## start MATERIAL PROVIDED

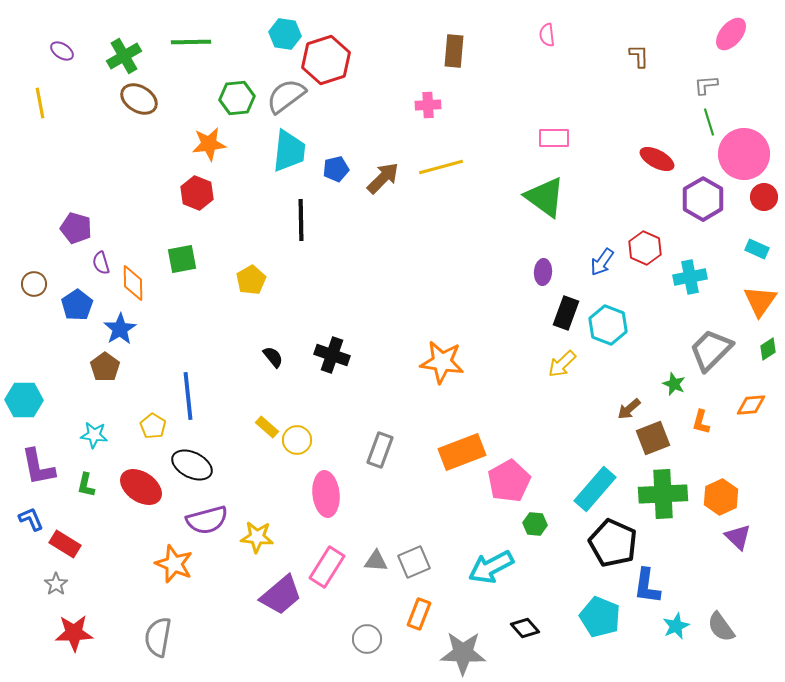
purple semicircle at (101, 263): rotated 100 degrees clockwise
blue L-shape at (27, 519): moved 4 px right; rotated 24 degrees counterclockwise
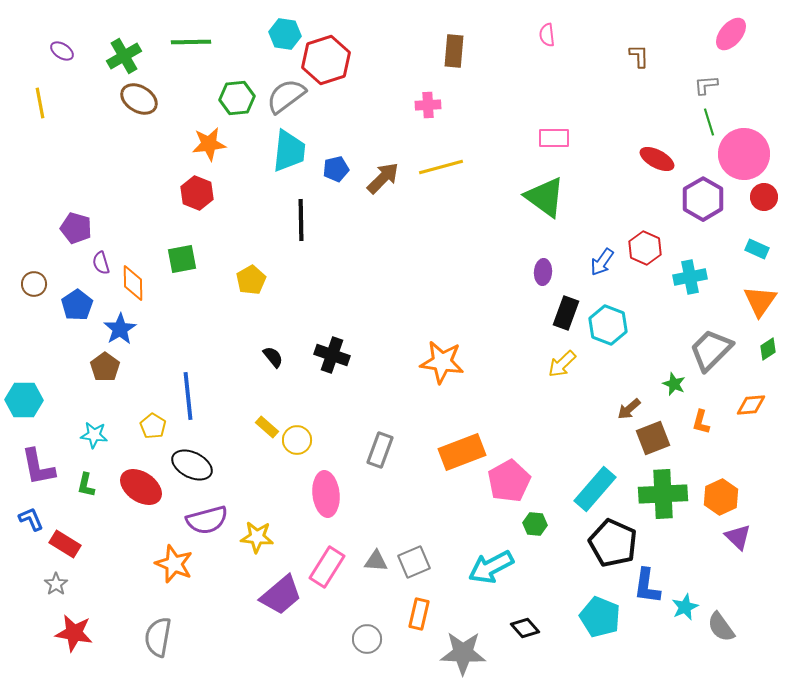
orange rectangle at (419, 614): rotated 8 degrees counterclockwise
cyan star at (676, 626): moved 9 px right, 19 px up
red star at (74, 633): rotated 12 degrees clockwise
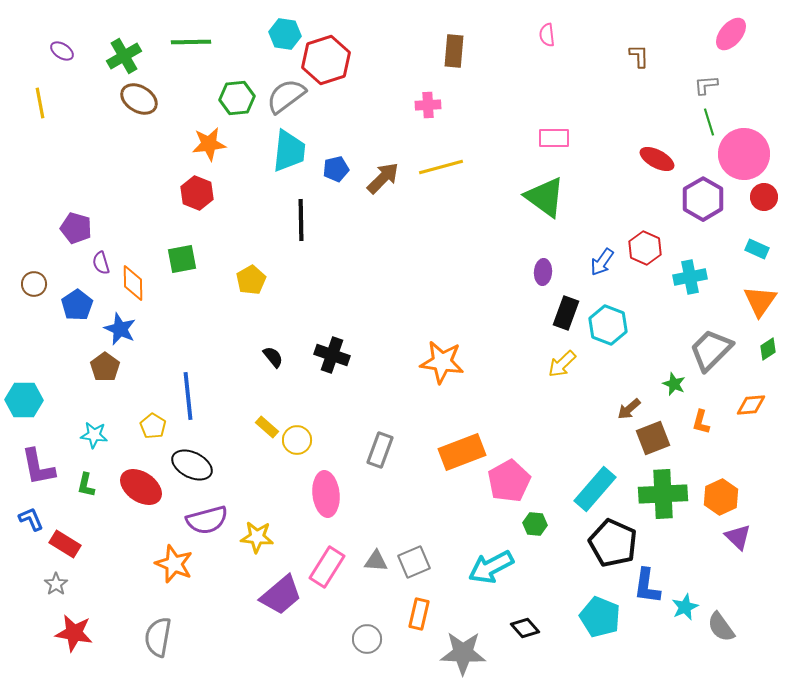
blue star at (120, 329): rotated 16 degrees counterclockwise
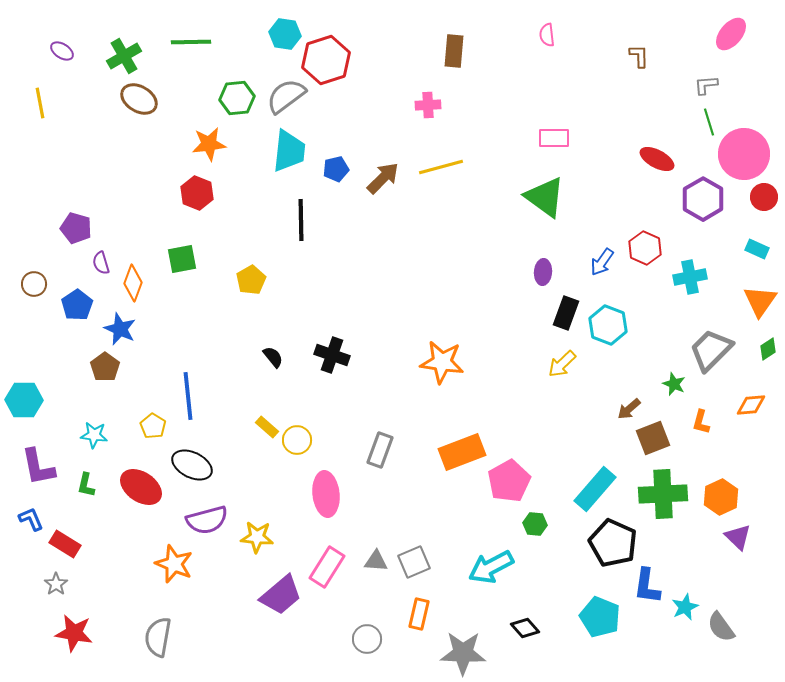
orange diamond at (133, 283): rotated 21 degrees clockwise
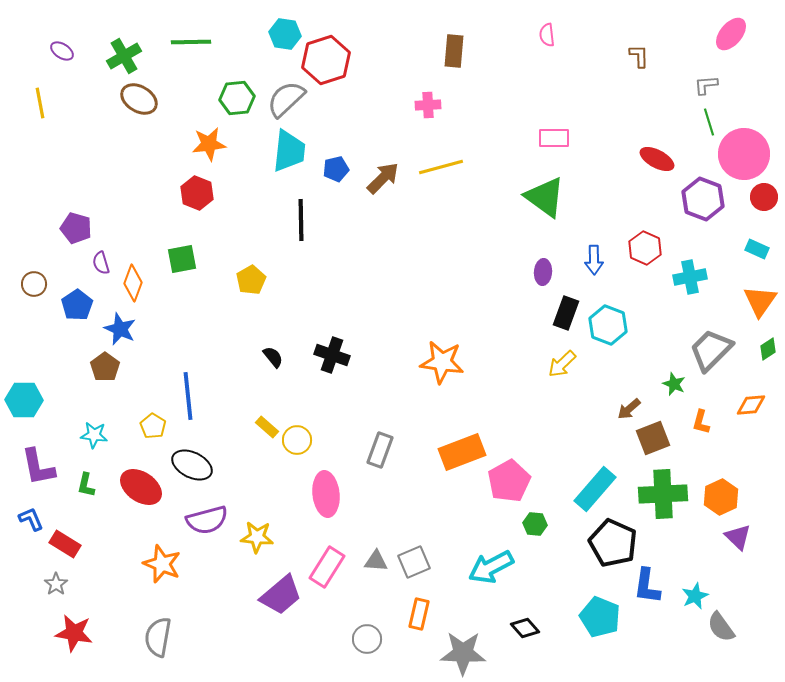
gray semicircle at (286, 96): moved 3 px down; rotated 6 degrees counterclockwise
purple hexagon at (703, 199): rotated 9 degrees counterclockwise
blue arrow at (602, 262): moved 8 px left, 2 px up; rotated 36 degrees counterclockwise
orange star at (174, 564): moved 12 px left
cyan star at (685, 607): moved 10 px right, 11 px up
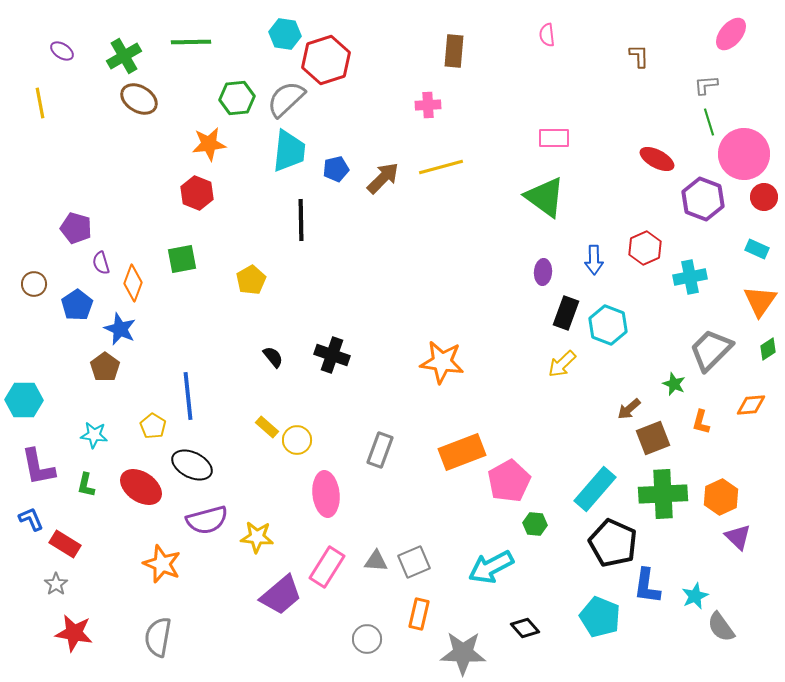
red hexagon at (645, 248): rotated 12 degrees clockwise
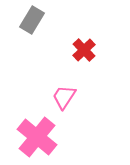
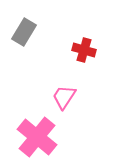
gray rectangle: moved 8 px left, 12 px down
red cross: rotated 30 degrees counterclockwise
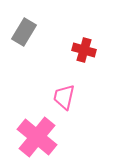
pink trapezoid: rotated 20 degrees counterclockwise
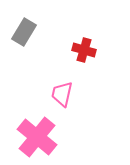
pink trapezoid: moved 2 px left, 3 px up
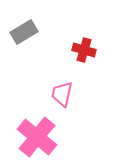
gray rectangle: rotated 28 degrees clockwise
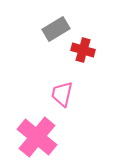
gray rectangle: moved 32 px right, 3 px up
red cross: moved 1 px left
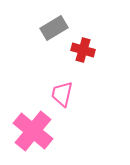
gray rectangle: moved 2 px left, 1 px up
pink cross: moved 4 px left, 6 px up
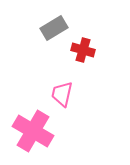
pink cross: rotated 9 degrees counterclockwise
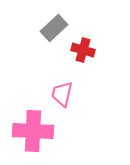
gray rectangle: rotated 12 degrees counterclockwise
pink cross: rotated 27 degrees counterclockwise
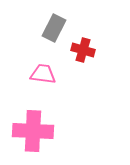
gray rectangle: rotated 20 degrees counterclockwise
pink trapezoid: moved 19 px left, 20 px up; rotated 84 degrees clockwise
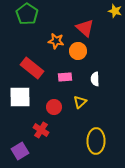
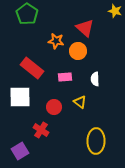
yellow triangle: rotated 40 degrees counterclockwise
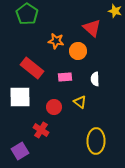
red triangle: moved 7 px right
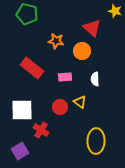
green pentagon: rotated 20 degrees counterclockwise
orange circle: moved 4 px right
white square: moved 2 px right, 13 px down
red circle: moved 6 px right
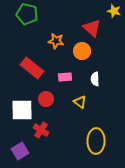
yellow star: moved 1 px left
red circle: moved 14 px left, 8 px up
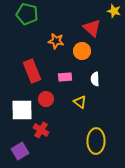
red rectangle: moved 3 px down; rotated 30 degrees clockwise
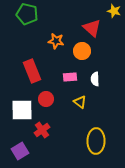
pink rectangle: moved 5 px right
red cross: moved 1 px right; rotated 21 degrees clockwise
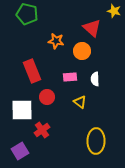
red circle: moved 1 px right, 2 px up
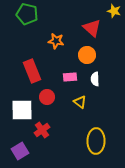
orange circle: moved 5 px right, 4 px down
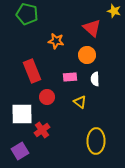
white square: moved 4 px down
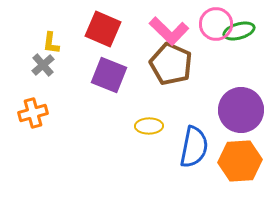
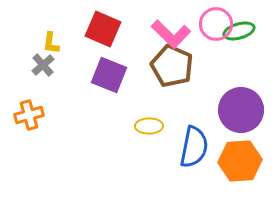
pink L-shape: moved 2 px right, 3 px down
brown pentagon: moved 1 px right, 2 px down
orange cross: moved 4 px left, 2 px down
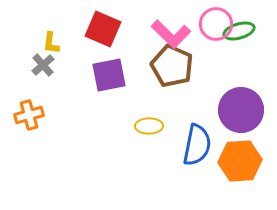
purple square: rotated 33 degrees counterclockwise
blue semicircle: moved 3 px right, 2 px up
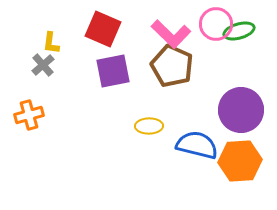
purple square: moved 4 px right, 4 px up
blue semicircle: rotated 87 degrees counterclockwise
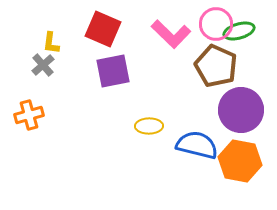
brown pentagon: moved 44 px right
orange hexagon: rotated 15 degrees clockwise
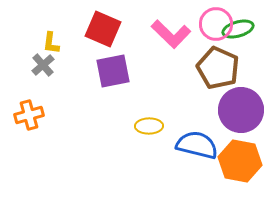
green ellipse: moved 1 px left, 2 px up
brown pentagon: moved 2 px right, 2 px down
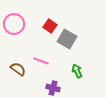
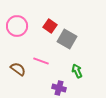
pink circle: moved 3 px right, 2 px down
purple cross: moved 6 px right
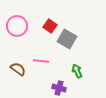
pink line: rotated 14 degrees counterclockwise
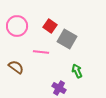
pink line: moved 9 px up
brown semicircle: moved 2 px left, 2 px up
purple cross: rotated 16 degrees clockwise
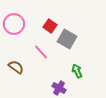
pink circle: moved 3 px left, 2 px up
pink line: rotated 42 degrees clockwise
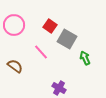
pink circle: moved 1 px down
brown semicircle: moved 1 px left, 1 px up
green arrow: moved 8 px right, 13 px up
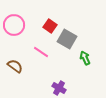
pink line: rotated 14 degrees counterclockwise
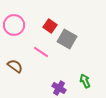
green arrow: moved 23 px down
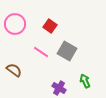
pink circle: moved 1 px right, 1 px up
gray square: moved 12 px down
brown semicircle: moved 1 px left, 4 px down
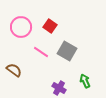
pink circle: moved 6 px right, 3 px down
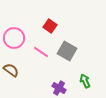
pink circle: moved 7 px left, 11 px down
brown semicircle: moved 3 px left
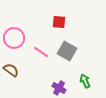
red square: moved 9 px right, 4 px up; rotated 32 degrees counterclockwise
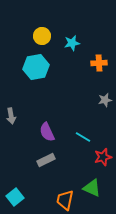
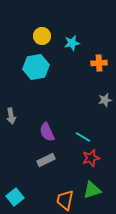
red star: moved 12 px left, 1 px down
green triangle: moved 2 px down; rotated 42 degrees counterclockwise
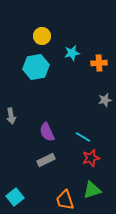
cyan star: moved 10 px down
orange trapezoid: rotated 30 degrees counterclockwise
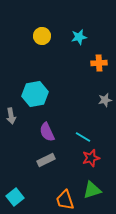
cyan star: moved 7 px right, 16 px up
cyan hexagon: moved 1 px left, 27 px down
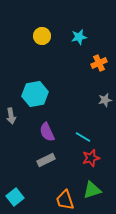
orange cross: rotated 21 degrees counterclockwise
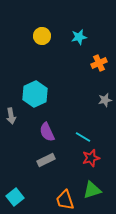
cyan hexagon: rotated 15 degrees counterclockwise
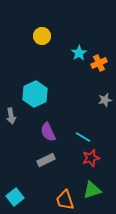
cyan star: moved 16 px down; rotated 21 degrees counterclockwise
purple semicircle: moved 1 px right
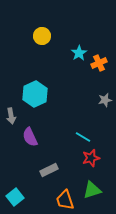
purple semicircle: moved 18 px left, 5 px down
gray rectangle: moved 3 px right, 10 px down
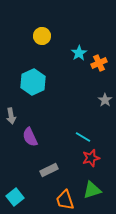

## end MATERIAL PROVIDED

■ **WORK TO BE COMPLETED**:
Begin at the line that has "brown pentagon: moved 44 px right" and stop after the line that has "pink line: rotated 42 degrees clockwise", writing those items again with "tan pentagon" substituted for "brown pentagon" and all else unchanged. Leave the pictures out of your answer.

■ **ANSWER TO THIS TASK**:
tan pentagon: moved 44 px right
orange hexagon: rotated 15 degrees clockwise
green ellipse: moved 1 px left, 2 px up
tan pentagon: moved 2 px right, 2 px down
pink circle: moved 3 px right, 2 px down
purple cross: moved 6 px right
pink line: rotated 14 degrees counterclockwise
pink line: moved 9 px up
brown semicircle: moved 2 px left, 2 px up
purple cross: rotated 16 degrees clockwise
pink circle: moved 3 px left, 2 px up
pink line: rotated 42 degrees clockwise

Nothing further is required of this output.